For the records below, print the lines from the line with "C1: 3300uF (+24V, GND) -> none" through the line with "LDR2: GL5539 (GND, LIGHT)" exactly as written; include both end lines and exclude the rest.

* _PROVIDED RECORDS_:
#####

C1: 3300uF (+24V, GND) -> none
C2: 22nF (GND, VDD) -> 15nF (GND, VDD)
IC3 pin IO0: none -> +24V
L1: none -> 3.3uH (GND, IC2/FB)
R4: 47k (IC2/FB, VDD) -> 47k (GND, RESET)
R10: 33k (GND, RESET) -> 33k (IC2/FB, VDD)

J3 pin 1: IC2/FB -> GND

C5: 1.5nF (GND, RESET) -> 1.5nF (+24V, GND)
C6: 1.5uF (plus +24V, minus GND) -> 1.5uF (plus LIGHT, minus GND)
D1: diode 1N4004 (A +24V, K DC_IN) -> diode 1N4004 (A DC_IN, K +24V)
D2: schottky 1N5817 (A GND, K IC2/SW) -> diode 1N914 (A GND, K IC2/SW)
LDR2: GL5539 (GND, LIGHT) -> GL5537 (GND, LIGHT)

#####

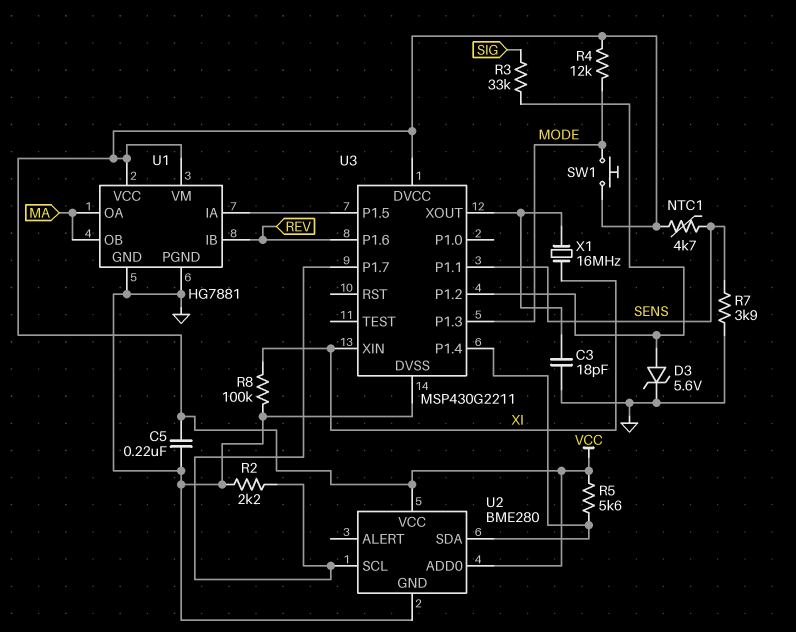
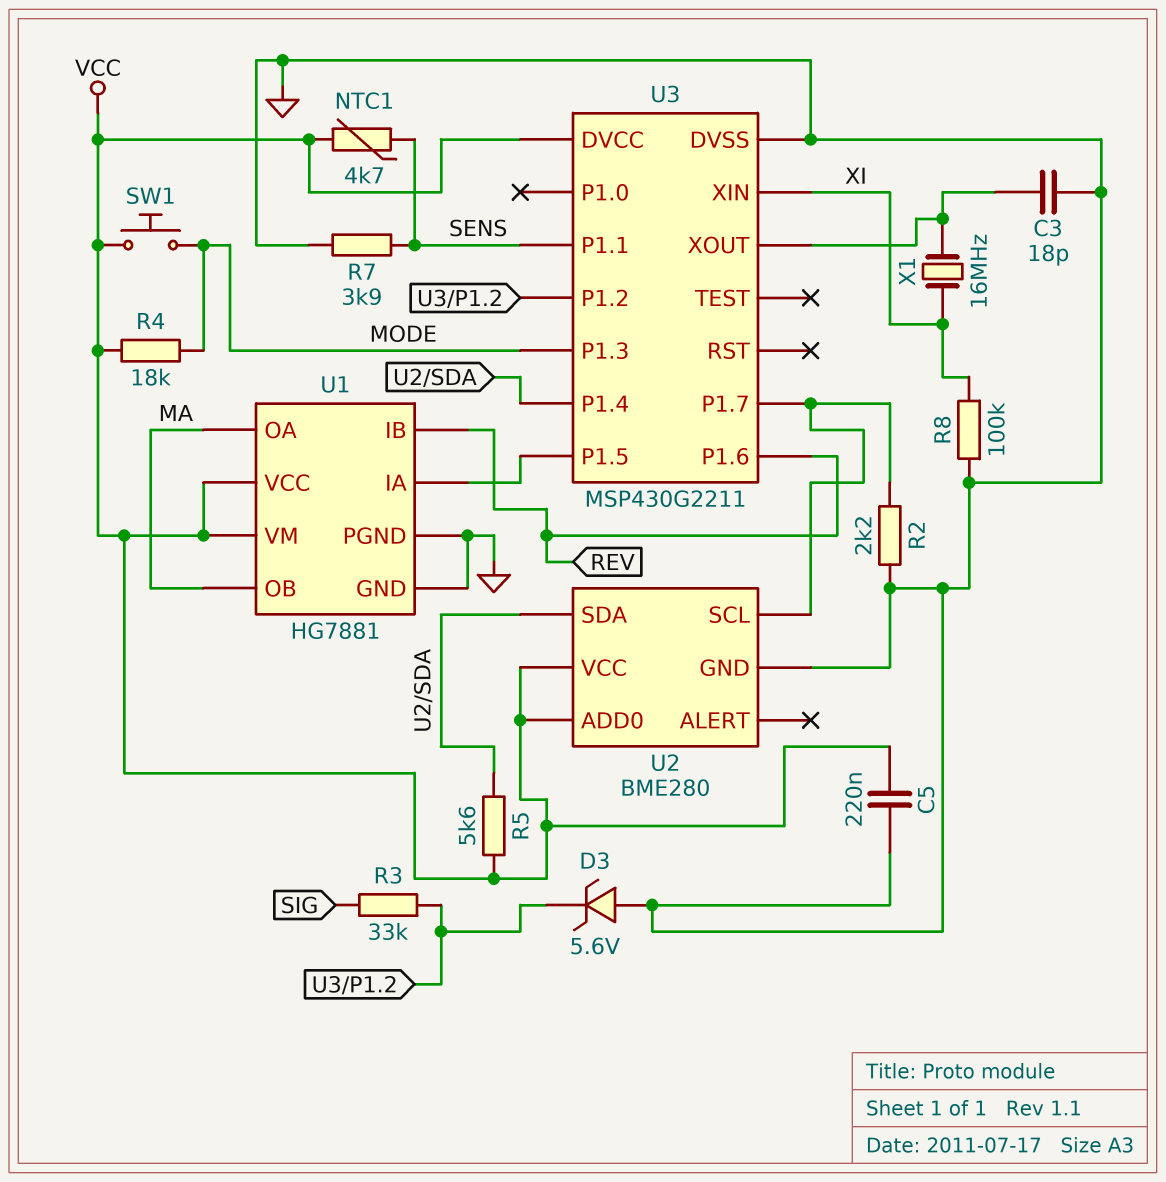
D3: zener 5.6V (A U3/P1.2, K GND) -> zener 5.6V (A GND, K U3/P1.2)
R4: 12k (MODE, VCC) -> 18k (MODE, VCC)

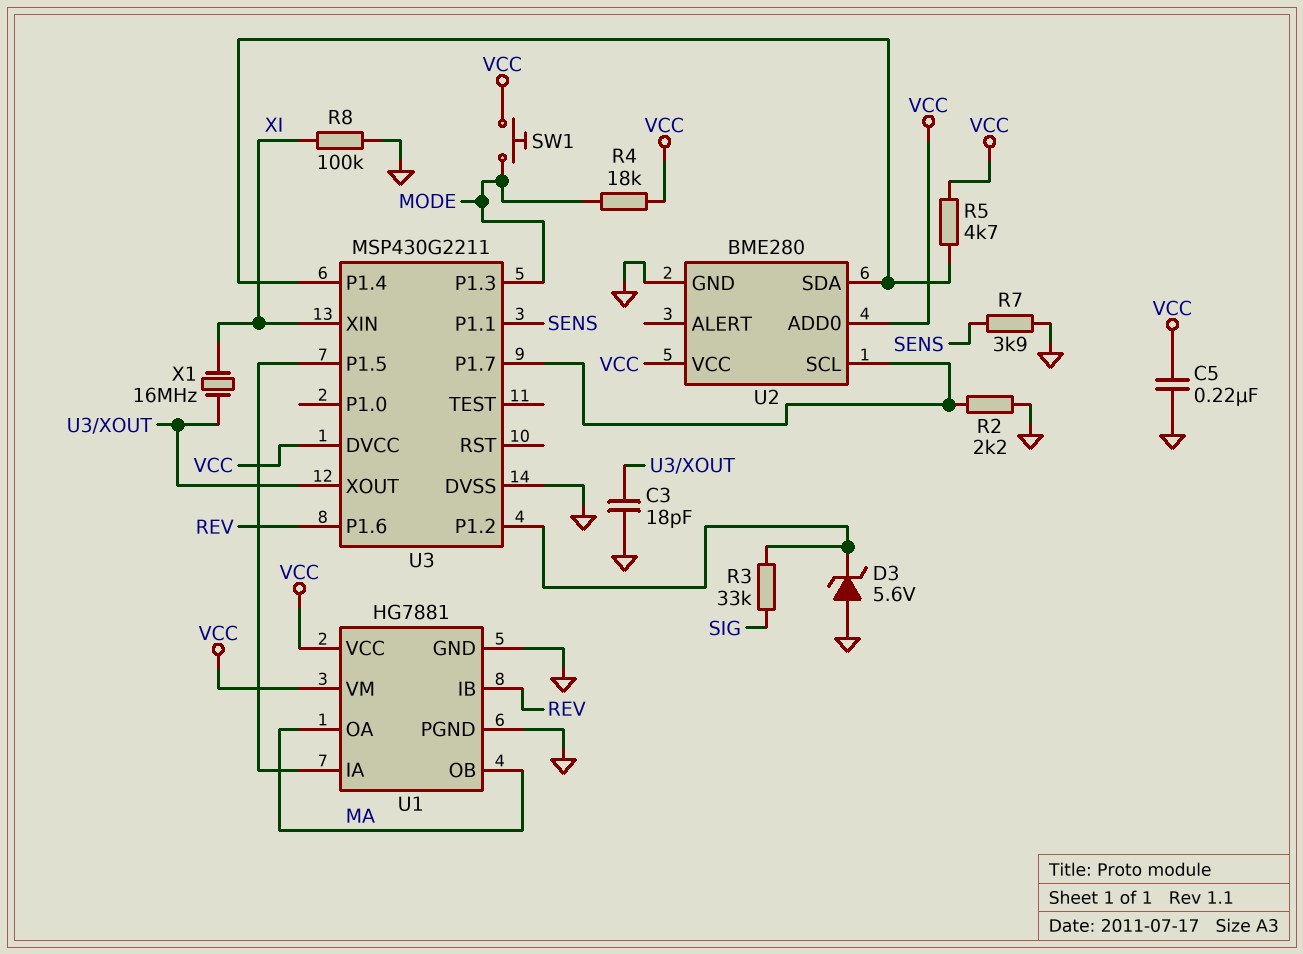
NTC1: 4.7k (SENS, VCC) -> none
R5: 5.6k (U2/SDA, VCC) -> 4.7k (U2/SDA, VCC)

#####

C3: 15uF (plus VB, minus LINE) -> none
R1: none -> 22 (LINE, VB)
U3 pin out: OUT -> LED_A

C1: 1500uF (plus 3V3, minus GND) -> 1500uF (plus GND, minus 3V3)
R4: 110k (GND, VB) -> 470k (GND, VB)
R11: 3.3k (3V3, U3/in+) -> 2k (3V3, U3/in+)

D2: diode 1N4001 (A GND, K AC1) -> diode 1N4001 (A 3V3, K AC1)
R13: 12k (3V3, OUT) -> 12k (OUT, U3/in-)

#####

* _EXERCISE RESULT_:
C1: 3300uF (+24V, GND) -> none
C2: 22nF (GND, VDD) -> 15nF (GND, VDD)
IC3 pin IO0: none -> +24V
L1: none -> 3.3uH (GND, IC2/FB)
R4: 47k (IC2/FB, VDD) -> 47k (GND, RESET)
R10: 33k (GND, RESET) -> 33k (IC2/FB, VDD)

J3 pin 1: IC2/FB -> GND

C5: 1.5nF (GND, RESET) -> 1.5nF (+24V, GND)
C6: 1.5uF (plus +24V, minus GND) -> 1.5uF (plus LIGHT, minus GND)
D1: diode 1N4004 (A +24V, K DC_IN) -> diode 1N4004 (A DC_IN, K +24V)
D2: schottky 1N5817 (A GND, K IC2/SW) -> diode 1N914 (A GND, K IC2/SW)
LDR2: GL5539 (GND, LIGHT) -> GL5537 (GND, LIGHT)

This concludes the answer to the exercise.